DATA FOR THIS TASK:
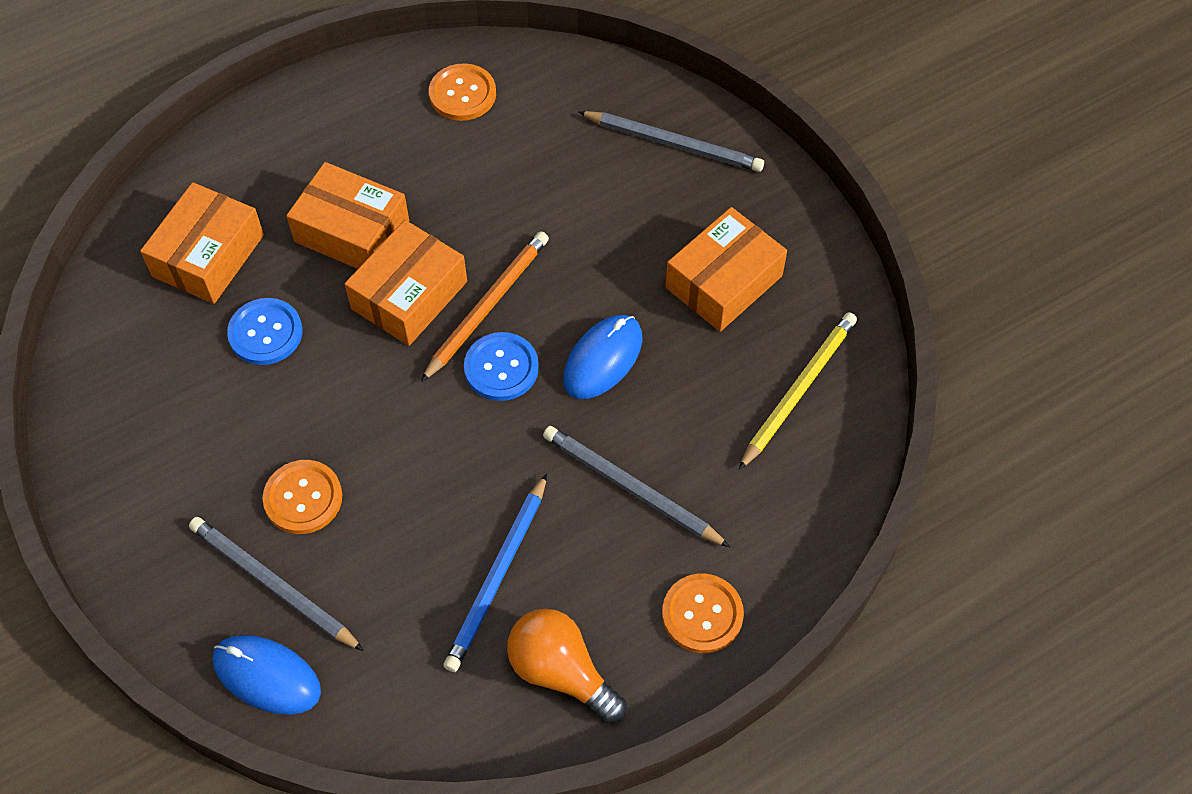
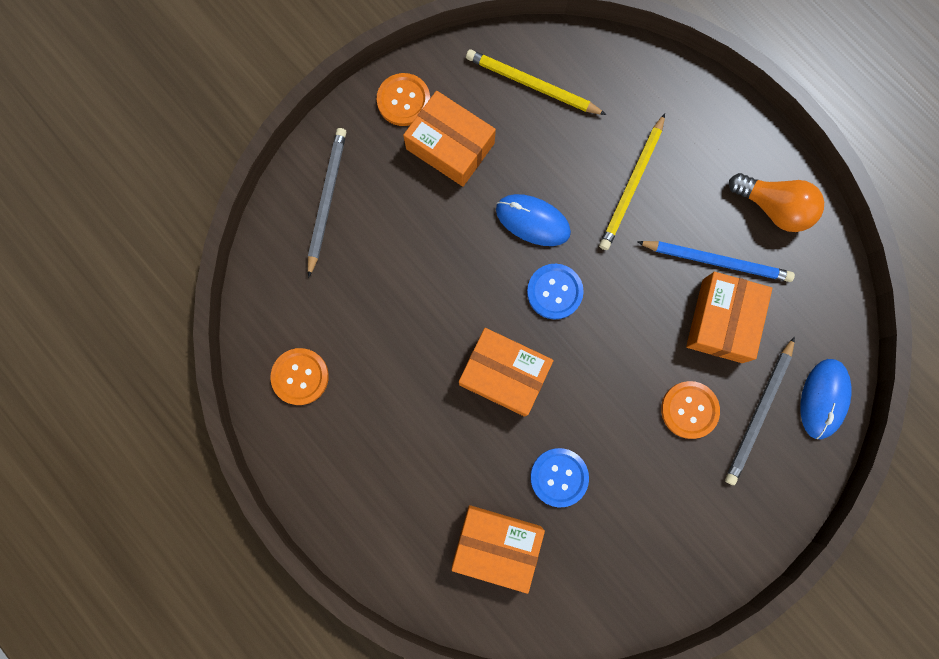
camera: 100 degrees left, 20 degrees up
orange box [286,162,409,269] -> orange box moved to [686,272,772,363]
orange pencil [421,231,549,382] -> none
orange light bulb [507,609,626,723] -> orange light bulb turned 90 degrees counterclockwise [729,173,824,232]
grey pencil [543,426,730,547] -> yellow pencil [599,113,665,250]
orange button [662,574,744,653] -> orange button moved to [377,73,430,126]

WHAT TO WORK ON:
Filter the records above for lines with "pencil".

TASK RESPONSE:
orange pencil [421,231,549,382] -> none
grey pencil [543,426,730,547] -> yellow pencil [599,113,665,250]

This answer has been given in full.